* **TASK OBJECTIVE**
Lines of the material that include the string "blue" should be returned.

* **AVAILABLE DATA**
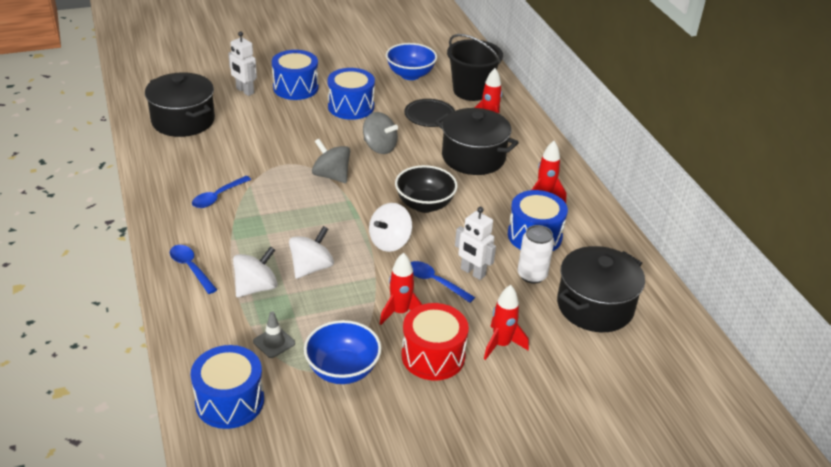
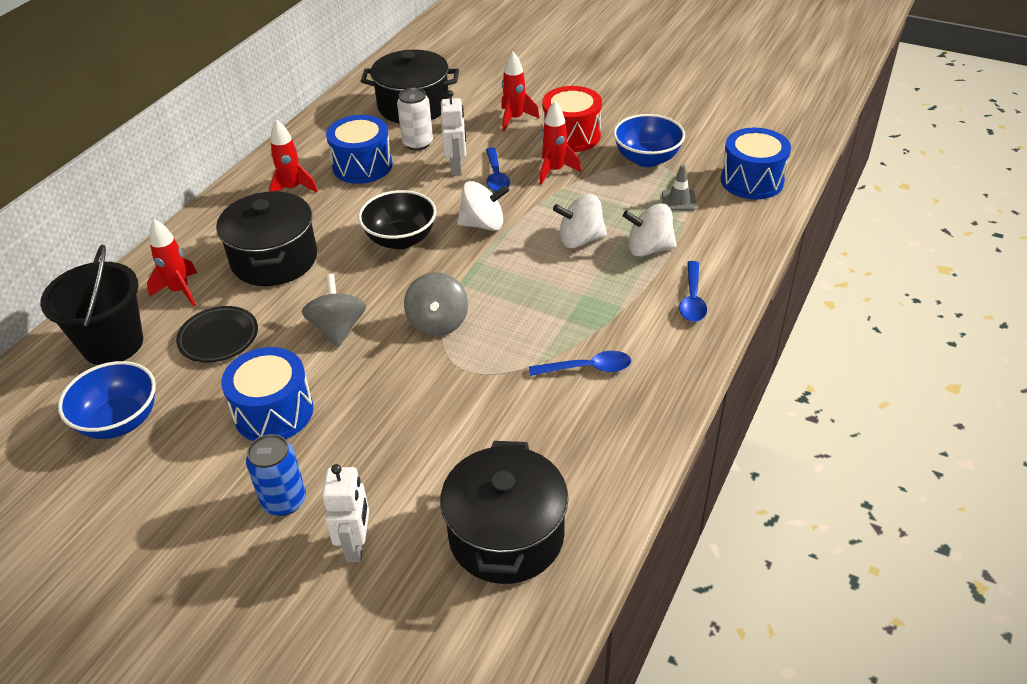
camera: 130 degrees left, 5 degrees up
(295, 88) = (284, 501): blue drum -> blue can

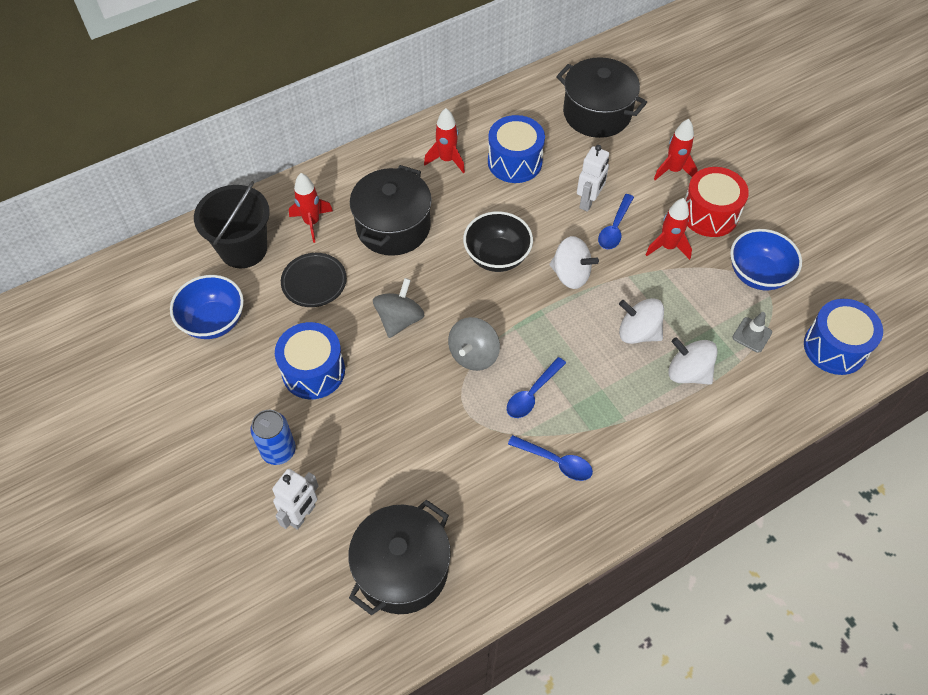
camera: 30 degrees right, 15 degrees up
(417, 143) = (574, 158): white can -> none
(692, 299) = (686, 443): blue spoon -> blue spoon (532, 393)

* **EXERCISE OUTPUT**
(295, 88) = (284, 501): blue drum -> blue can
(692, 299) = (686, 443): blue spoon -> blue spoon (532, 393)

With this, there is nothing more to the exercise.